▶ _Problem requirements_
Write back every entry exactly as it reads, with the pictures left behind.

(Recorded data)

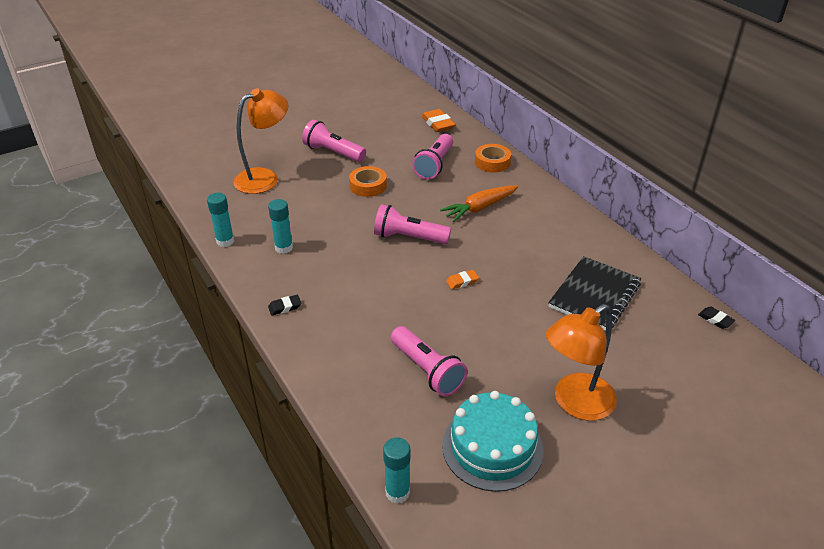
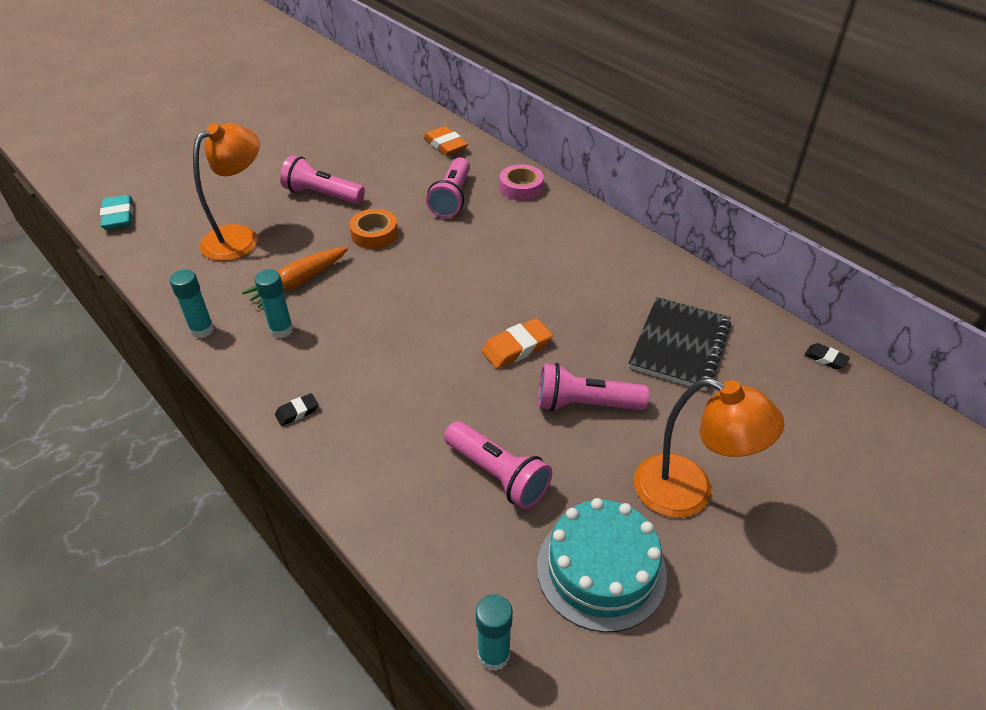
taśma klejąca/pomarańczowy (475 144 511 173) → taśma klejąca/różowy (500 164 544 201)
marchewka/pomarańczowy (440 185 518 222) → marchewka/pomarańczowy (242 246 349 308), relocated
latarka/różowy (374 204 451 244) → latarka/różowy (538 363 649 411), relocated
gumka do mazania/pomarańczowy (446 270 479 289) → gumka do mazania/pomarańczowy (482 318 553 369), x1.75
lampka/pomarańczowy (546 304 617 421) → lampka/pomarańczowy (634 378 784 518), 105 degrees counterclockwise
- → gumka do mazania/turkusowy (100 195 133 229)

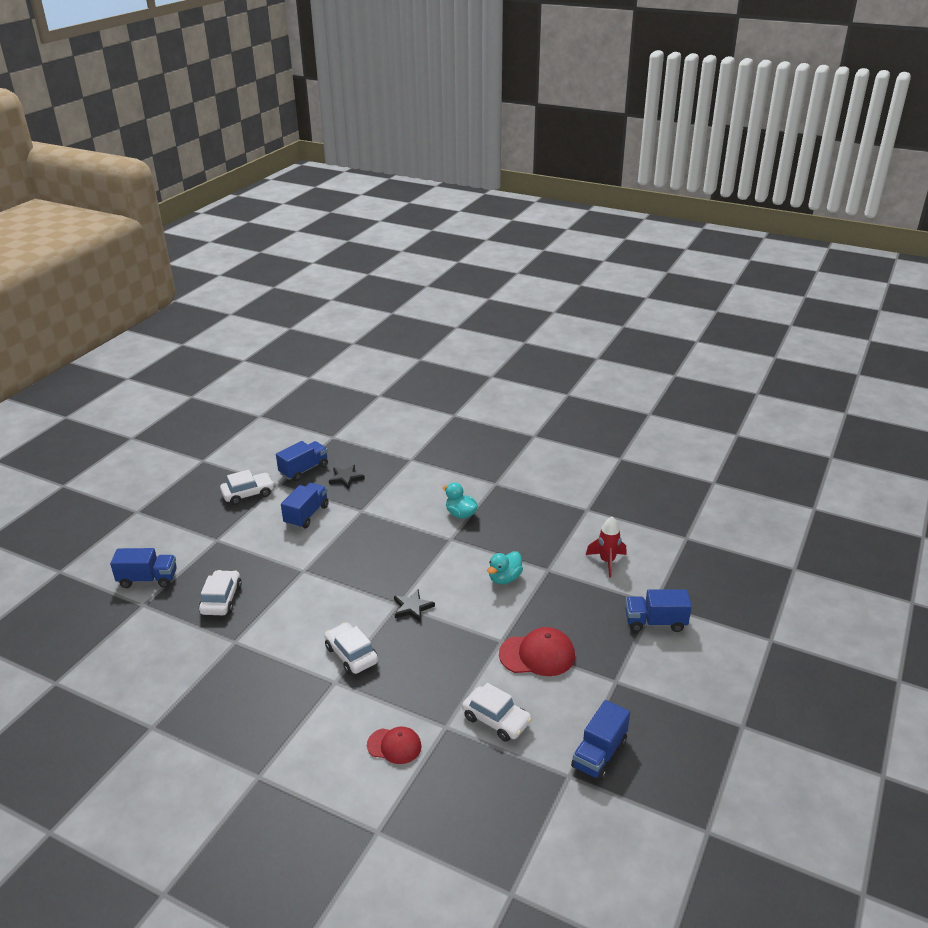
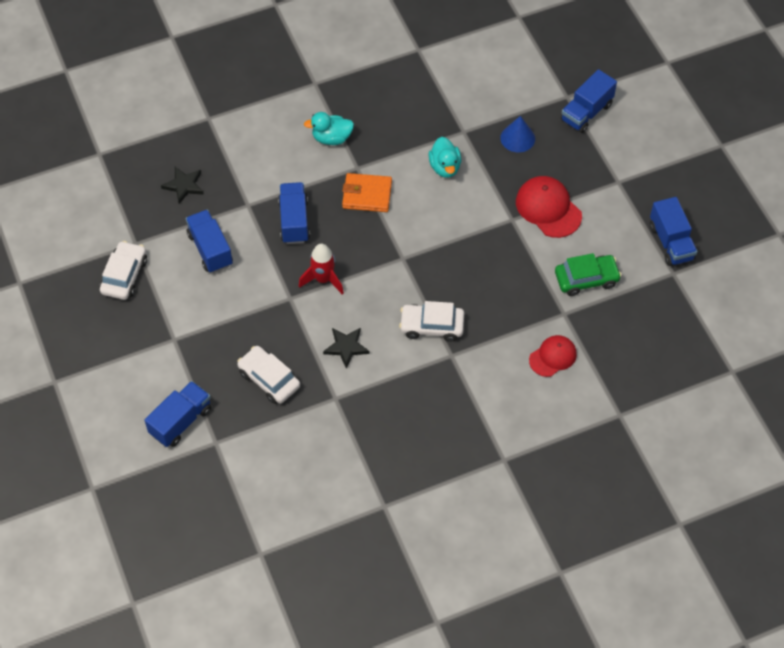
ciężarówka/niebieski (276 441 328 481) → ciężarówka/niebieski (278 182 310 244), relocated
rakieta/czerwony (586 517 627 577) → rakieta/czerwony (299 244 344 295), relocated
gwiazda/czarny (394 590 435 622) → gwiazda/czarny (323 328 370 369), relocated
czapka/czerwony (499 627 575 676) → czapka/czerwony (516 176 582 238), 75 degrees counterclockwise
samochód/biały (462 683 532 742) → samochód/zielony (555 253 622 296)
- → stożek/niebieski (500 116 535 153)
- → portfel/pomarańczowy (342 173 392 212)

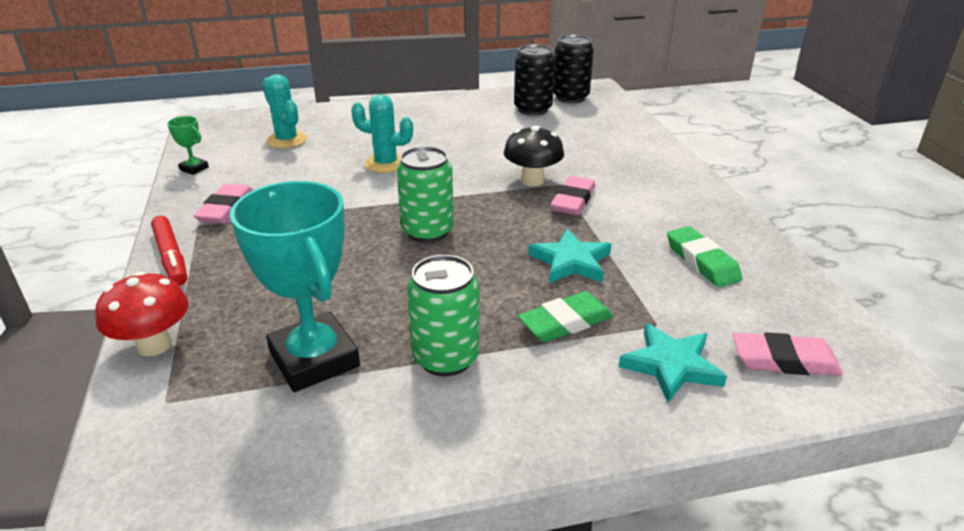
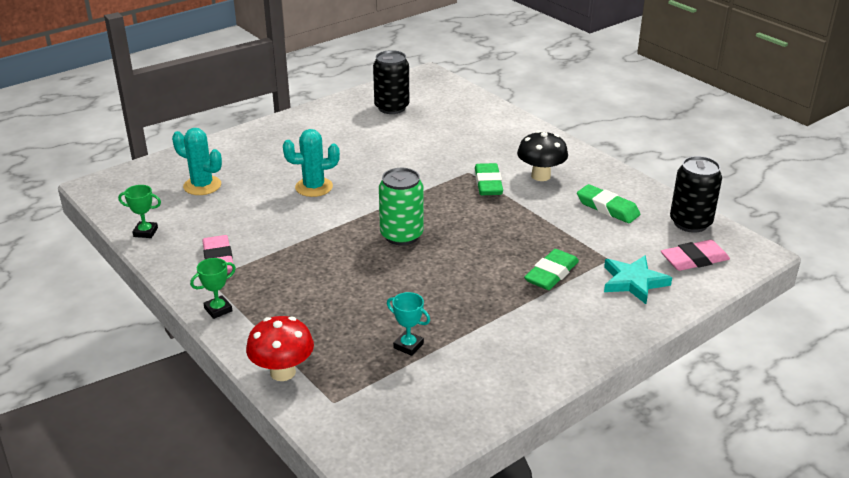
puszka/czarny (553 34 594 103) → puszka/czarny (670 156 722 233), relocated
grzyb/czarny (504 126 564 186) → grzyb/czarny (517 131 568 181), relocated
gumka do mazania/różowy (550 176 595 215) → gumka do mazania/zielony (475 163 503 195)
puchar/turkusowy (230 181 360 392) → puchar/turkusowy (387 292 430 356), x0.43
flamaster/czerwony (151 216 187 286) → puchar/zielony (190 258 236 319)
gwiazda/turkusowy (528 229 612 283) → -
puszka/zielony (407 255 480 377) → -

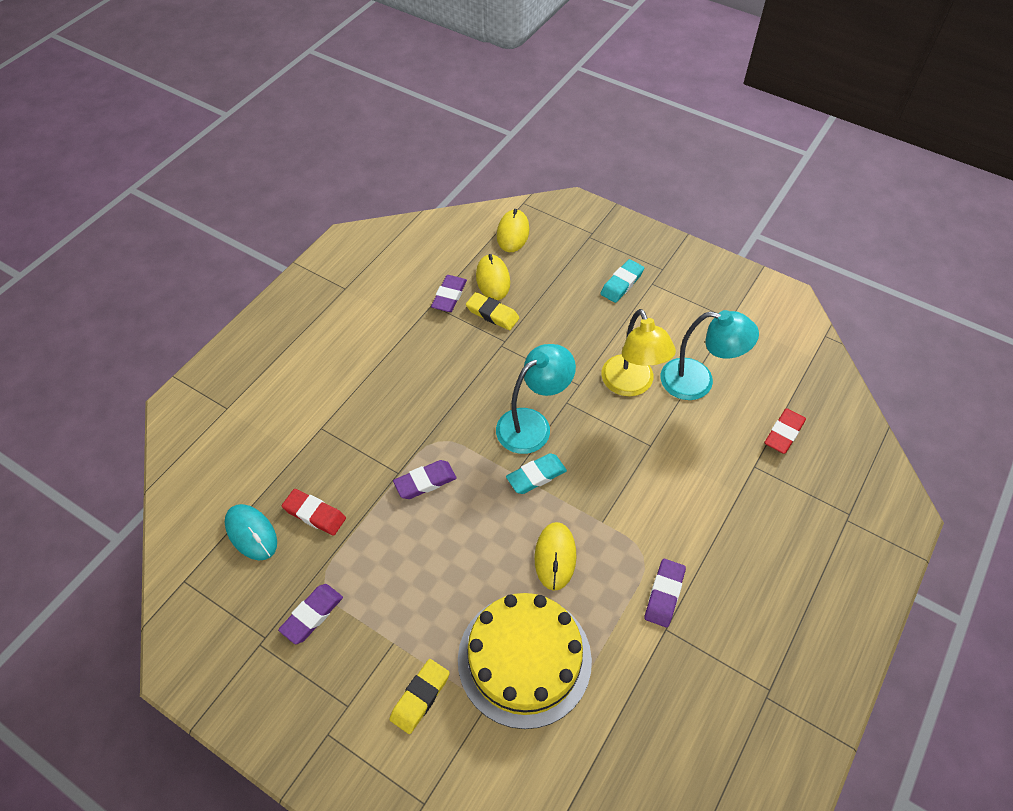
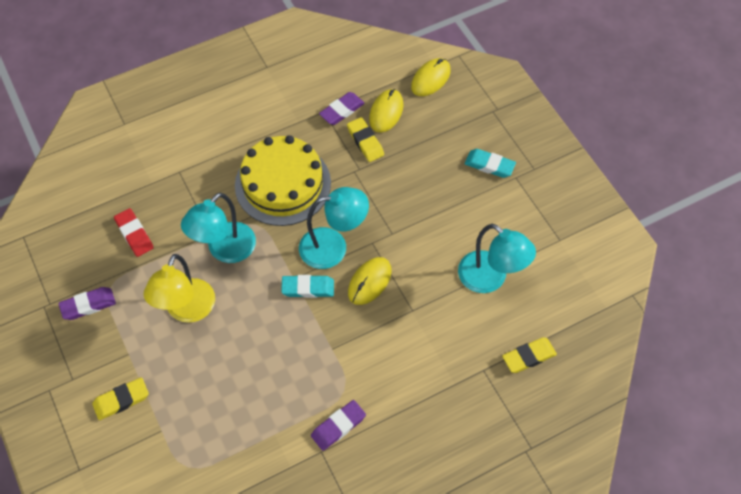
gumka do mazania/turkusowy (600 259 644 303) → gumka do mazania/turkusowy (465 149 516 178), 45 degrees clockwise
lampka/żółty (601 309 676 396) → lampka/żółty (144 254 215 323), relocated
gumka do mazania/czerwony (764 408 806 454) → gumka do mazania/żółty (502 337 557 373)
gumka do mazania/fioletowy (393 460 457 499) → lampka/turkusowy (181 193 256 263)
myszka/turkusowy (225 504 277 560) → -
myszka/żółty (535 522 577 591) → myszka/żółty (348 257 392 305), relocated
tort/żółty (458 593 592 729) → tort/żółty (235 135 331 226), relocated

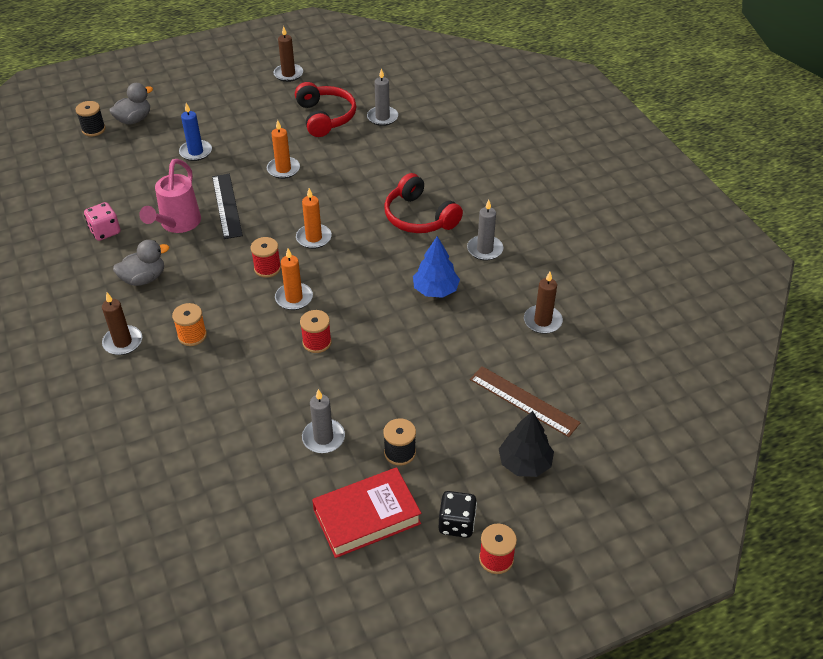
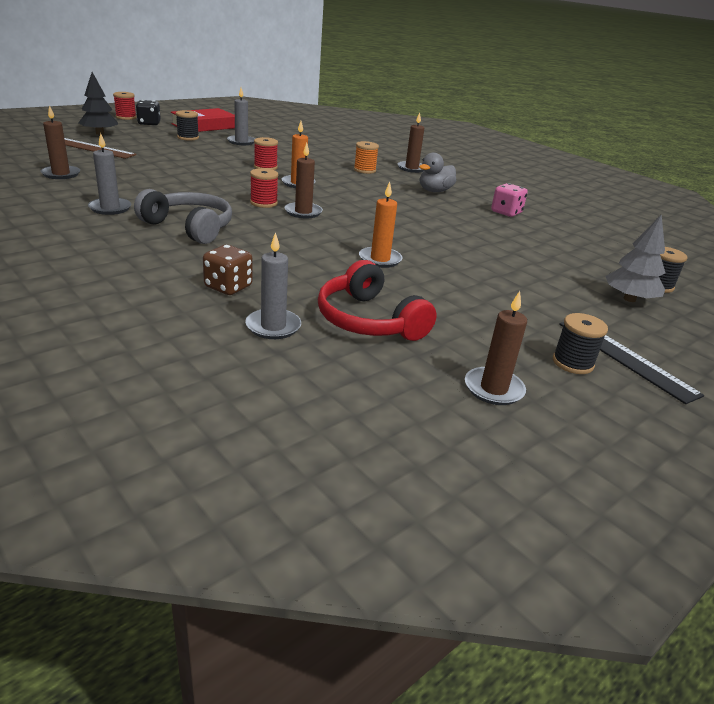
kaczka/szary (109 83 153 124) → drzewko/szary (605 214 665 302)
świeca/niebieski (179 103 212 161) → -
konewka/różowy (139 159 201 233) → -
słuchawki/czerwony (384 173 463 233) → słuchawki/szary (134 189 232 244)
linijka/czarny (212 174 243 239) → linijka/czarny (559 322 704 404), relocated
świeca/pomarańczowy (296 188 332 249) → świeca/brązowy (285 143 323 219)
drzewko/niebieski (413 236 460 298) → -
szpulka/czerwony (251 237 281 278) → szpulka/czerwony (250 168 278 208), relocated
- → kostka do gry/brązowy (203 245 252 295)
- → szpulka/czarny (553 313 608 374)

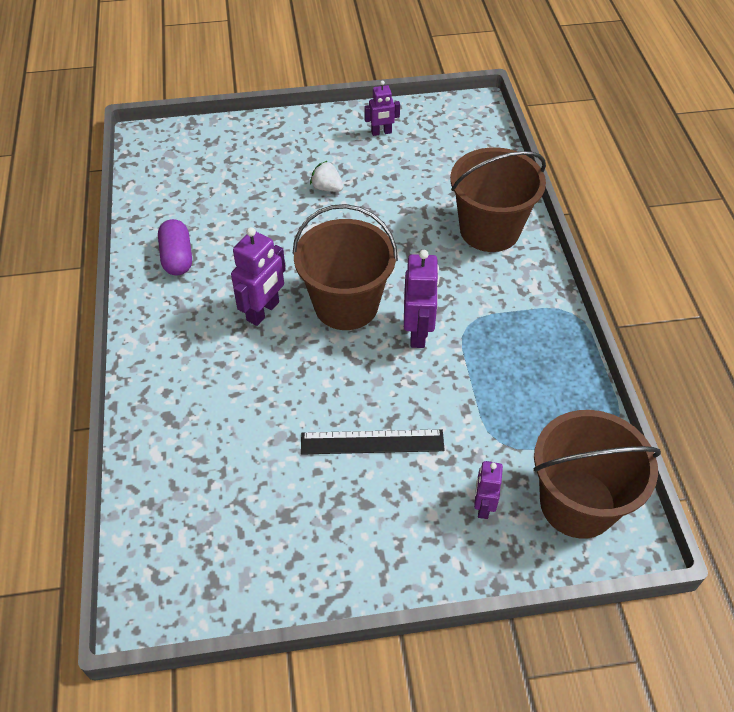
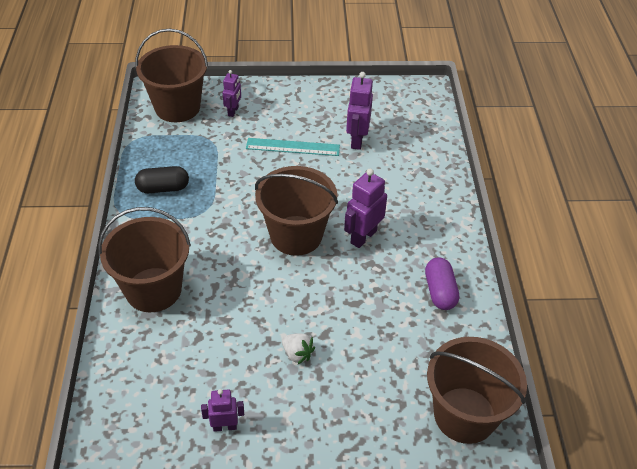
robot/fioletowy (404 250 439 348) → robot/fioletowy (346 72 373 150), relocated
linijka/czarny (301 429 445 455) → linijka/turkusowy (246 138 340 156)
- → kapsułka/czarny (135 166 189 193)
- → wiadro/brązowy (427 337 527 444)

▶ _Written solution_
taśma klejąca/pomarańczowy (475 144 511 173) → taśma klejąca/różowy (500 164 544 201)
marchewka/pomarańczowy (440 185 518 222) → marchewka/pomarańczowy (242 246 349 308), relocated
latarka/różowy (374 204 451 244) → latarka/różowy (538 363 649 411), relocated
gumka do mazania/pomarańczowy (446 270 479 289) → gumka do mazania/pomarańczowy (482 318 553 369), x1.75
lampka/pomarańczowy (546 304 617 421) → lampka/pomarańczowy (634 378 784 518), 105 degrees counterclockwise
- → gumka do mazania/turkusowy (100 195 133 229)

ciężarówka/niebieski (276 441 328 481) → ciężarówka/niebieski (278 182 310 244), relocated
rakieta/czerwony (586 517 627 577) → rakieta/czerwony (299 244 344 295), relocated
gwiazda/czarny (394 590 435 622) → gwiazda/czarny (323 328 370 369), relocated
czapka/czerwony (499 627 575 676) → czapka/czerwony (516 176 582 238), 75 degrees counterclockwise
samochód/biały (462 683 532 742) → samochód/zielony (555 253 622 296)
- → stożek/niebieski (500 116 535 153)
- → portfel/pomarańczowy (342 173 392 212)

puszka/czarny (553 34 594 103) → puszka/czarny (670 156 722 233), relocated
grzyb/czarny (504 126 564 186) → grzyb/czarny (517 131 568 181), relocated
gumka do mazania/różowy (550 176 595 215) → gumka do mazania/zielony (475 163 503 195)
puchar/turkusowy (230 181 360 392) → puchar/turkusowy (387 292 430 356), x0.43
flamaster/czerwony (151 216 187 286) → puchar/zielony (190 258 236 319)
gwiazda/turkusowy (528 229 612 283) → -
puszka/zielony (407 255 480 377) → -

gumka do mazania/turkusowy (600 259 644 303) → gumka do mazania/turkusowy (465 149 516 178), 45 degrees clockwise
lampka/żółty (601 309 676 396) → lampka/żółty (144 254 215 323), relocated
gumka do mazania/czerwony (764 408 806 454) → gumka do mazania/żółty (502 337 557 373)
gumka do mazania/fioletowy (393 460 457 499) → lampka/turkusowy (181 193 256 263)
myszka/turkusowy (225 504 277 560) → -
myszka/żółty (535 522 577 591) → myszka/żółty (348 257 392 305), relocated
tort/żółty (458 593 592 729) → tort/żółty (235 135 331 226), relocated

kaczka/szary (109 83 153 124) → drzewko/szary (605 214 665 302)
świeca/niebieski (179 103 212 161) → -
konewka/różowy (139 159 201 233) → -
słuchawki/czerwony (384 173 463 233) → słuchawki/szary (134 189 232 244)
linijka/czarny (212 174 243 239) → linijka/czarny (559 322 704 404), relocated
świeca/pomarańczowy (296 188 332 249) → świeca/brązowy (285 143 323 219)
drzewko/niebieski (413 236 460 298) → -
szpulka/czerwony (251 237 281 278) → szpulka/czerwony (250 168 278 208), relocated
- → kostka do gry/brązowy (203 245 252 295)
- → szpulka/czarny (553 313 608 374)

robot/fioletowy (404 250 439 348) → robot/fioletowy (346 72 373 150), relocated
linijka/czarny (301 429 445 455) → linijka/turkusowy (246 138 340 156)
- → kapsułka/czarny (135 166 189 193)
- → wiadro/brązowy (427 337 527 444)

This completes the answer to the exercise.